Collected data
-*-*-

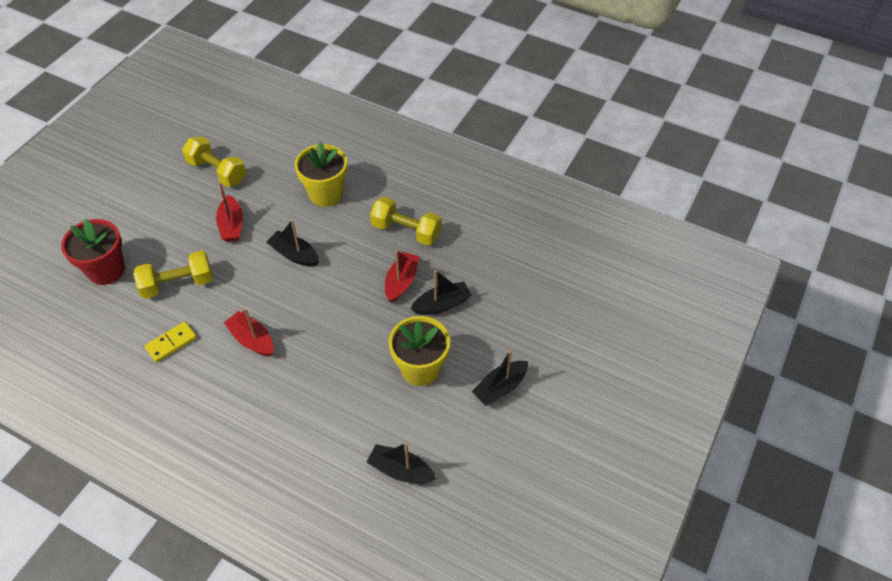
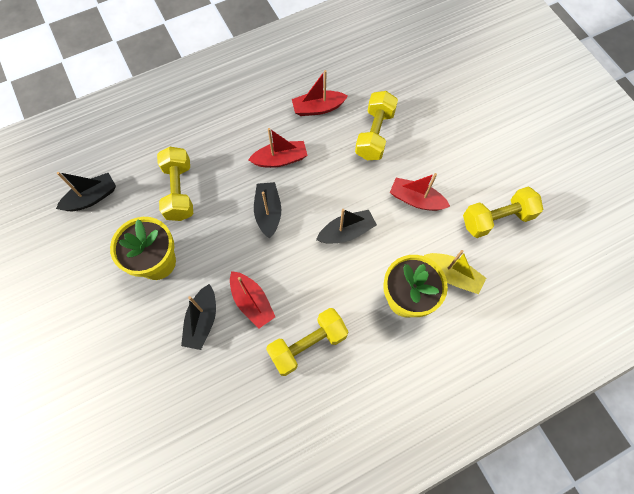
camera: 125 degrees right, 15 degrees up
red flower pot [61,219,125,285] -> none
yellow domino [145,322,197,363] -> red boat [292,70,348,116]
black boat [472,349,528,406] -> black boat moved to [254,182,281,239]
none -> yellow dumbbell [157,147,193,221]
none -> yellow boat [424,250,486,294]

-*-*-

▸ Exercise:
Please output every record above exactly. Leave the pictures out.

▸ Your solution:
camera: 125 degrees right, 15 degrees up
red flower pot [61,219,125,285] -> none
yellow domino [145,322,197,363] -> red boat [292,70,348,116]
black boat [472,349,528,406] -> black boat moved to [254,182,281,239]
none -> yellow dumbbell [157,147,193,221]
none -> yellow boat [424,250,486,294]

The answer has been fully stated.